Given exercise
Lay out the lines from the first one through the line containing "From the viewer's perspective, metallic" as a Markdown table with the columns Row and Line. Row holds a running number, and blank lines are left out.

[Records of spatial relationships]
* * * * * * *
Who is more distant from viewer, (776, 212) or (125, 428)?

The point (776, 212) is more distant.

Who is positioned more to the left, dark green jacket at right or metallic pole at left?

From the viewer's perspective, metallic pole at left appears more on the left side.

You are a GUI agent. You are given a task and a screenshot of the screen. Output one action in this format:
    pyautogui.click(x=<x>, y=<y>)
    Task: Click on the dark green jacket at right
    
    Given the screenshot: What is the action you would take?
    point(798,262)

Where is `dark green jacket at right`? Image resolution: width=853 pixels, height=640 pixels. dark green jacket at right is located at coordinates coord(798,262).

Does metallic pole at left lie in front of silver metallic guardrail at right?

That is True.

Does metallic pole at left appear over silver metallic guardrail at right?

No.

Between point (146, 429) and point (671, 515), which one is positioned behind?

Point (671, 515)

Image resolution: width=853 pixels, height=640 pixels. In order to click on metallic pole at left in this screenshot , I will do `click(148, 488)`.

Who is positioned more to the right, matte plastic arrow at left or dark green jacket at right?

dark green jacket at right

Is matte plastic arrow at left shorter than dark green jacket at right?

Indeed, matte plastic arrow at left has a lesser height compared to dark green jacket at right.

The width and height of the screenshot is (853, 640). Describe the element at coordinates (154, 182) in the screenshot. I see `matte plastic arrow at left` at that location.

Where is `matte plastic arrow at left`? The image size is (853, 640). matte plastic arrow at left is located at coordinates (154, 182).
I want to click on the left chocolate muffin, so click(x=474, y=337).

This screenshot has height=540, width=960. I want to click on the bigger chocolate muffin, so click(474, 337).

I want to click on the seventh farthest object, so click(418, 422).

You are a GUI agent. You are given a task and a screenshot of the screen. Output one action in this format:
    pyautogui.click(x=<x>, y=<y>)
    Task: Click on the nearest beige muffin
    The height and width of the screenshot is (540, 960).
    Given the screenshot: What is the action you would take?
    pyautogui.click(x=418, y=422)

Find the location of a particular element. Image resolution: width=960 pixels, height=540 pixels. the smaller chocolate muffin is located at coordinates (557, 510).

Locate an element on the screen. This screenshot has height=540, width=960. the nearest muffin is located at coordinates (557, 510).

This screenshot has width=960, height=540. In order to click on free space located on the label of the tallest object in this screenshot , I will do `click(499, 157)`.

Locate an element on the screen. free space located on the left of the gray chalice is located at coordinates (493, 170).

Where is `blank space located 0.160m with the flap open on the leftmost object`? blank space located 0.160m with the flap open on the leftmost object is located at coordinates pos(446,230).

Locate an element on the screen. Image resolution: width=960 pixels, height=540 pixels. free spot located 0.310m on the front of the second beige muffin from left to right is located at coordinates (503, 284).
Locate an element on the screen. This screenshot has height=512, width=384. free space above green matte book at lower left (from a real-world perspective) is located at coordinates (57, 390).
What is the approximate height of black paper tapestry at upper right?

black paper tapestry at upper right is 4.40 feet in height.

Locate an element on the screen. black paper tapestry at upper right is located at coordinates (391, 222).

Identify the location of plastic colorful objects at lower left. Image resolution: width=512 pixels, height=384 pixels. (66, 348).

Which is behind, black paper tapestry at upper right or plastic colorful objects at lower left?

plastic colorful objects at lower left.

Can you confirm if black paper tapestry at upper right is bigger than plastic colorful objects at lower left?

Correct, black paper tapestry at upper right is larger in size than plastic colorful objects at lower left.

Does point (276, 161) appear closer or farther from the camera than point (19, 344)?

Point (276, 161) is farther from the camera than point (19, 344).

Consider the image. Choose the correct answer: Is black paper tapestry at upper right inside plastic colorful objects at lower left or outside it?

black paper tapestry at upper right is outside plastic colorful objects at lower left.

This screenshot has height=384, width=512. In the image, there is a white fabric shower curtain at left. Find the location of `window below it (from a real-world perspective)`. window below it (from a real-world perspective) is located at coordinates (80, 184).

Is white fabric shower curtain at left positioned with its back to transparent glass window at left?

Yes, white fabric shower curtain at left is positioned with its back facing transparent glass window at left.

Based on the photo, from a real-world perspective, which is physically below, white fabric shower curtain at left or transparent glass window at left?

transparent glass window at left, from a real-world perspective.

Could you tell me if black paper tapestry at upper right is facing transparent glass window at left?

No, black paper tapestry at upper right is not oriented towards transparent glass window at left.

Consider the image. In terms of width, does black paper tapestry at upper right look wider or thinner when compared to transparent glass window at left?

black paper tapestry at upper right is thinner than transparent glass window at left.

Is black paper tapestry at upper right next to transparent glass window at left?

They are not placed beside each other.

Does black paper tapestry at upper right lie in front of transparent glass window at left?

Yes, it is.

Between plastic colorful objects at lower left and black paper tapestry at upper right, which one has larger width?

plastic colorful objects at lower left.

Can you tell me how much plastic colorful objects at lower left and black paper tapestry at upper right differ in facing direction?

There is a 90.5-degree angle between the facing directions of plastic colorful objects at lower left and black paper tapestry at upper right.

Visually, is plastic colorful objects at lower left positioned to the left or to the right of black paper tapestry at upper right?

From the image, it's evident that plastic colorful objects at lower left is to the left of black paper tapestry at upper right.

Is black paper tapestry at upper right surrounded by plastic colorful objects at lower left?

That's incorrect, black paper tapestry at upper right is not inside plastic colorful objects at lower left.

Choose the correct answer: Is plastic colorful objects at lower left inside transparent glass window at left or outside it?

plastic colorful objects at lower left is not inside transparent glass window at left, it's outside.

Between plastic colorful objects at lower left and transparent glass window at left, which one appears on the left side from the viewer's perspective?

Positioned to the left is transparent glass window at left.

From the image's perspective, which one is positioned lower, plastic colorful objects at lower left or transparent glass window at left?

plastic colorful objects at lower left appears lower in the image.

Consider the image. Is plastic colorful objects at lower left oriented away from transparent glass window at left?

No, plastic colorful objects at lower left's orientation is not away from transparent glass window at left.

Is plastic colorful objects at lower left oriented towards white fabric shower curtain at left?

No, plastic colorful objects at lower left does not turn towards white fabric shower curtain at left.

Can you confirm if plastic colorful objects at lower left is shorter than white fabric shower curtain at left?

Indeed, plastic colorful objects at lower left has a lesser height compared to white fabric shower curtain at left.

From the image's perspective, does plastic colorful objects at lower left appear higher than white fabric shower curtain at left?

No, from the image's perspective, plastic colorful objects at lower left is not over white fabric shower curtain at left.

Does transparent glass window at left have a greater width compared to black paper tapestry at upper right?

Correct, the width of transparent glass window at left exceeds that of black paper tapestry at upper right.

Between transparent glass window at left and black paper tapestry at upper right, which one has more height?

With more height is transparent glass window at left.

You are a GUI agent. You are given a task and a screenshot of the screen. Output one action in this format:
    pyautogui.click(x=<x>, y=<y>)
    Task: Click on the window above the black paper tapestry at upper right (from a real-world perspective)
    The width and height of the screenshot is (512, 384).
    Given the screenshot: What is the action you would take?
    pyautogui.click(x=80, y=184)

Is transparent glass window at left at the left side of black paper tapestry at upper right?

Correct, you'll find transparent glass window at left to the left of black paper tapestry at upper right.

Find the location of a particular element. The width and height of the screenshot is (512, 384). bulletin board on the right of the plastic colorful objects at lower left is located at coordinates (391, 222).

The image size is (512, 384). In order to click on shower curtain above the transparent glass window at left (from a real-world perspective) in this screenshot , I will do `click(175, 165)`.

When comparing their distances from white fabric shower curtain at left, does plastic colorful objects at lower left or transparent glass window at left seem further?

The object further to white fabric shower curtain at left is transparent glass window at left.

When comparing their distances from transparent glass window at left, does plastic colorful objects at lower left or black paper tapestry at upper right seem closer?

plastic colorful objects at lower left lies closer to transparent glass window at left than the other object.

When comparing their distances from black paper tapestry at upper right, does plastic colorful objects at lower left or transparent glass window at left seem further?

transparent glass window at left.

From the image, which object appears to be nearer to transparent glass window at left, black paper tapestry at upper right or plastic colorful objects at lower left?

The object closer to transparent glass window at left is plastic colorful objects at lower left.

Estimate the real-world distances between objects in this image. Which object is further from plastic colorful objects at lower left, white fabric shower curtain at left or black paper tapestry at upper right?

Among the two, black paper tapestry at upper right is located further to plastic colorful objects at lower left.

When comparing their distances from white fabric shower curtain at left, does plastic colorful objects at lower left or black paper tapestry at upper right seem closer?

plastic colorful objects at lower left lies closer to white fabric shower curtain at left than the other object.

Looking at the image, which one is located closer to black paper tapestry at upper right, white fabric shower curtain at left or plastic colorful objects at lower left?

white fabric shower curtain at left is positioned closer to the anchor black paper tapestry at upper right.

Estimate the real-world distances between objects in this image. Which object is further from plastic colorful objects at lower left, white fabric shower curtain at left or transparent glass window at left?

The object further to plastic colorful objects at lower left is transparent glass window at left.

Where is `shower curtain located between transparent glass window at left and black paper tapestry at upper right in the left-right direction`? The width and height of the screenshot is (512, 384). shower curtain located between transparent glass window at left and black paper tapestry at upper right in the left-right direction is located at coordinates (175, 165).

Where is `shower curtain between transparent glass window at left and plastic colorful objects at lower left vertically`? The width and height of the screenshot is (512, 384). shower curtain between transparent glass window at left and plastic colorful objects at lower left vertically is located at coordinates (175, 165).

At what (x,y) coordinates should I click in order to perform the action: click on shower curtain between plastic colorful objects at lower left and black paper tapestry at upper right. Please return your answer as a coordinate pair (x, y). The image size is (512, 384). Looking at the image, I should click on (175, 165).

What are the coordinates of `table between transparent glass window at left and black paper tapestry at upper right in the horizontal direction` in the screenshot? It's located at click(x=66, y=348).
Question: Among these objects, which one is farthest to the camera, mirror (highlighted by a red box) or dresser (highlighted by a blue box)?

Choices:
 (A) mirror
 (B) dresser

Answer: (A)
* * * * * * *
Result
| Row | Line |
|---|---|
| 1 | Who is more distant from viewer, (776, 212) or (125, 428)? |
| 2 | The point (776, 212) is more distant. |
| 3 | Who is positioned more to the left, dark green jacket at right or metallic pole at left? |
| 4 | From the viewer's perspective, metallic pole at left appears more on the left side. |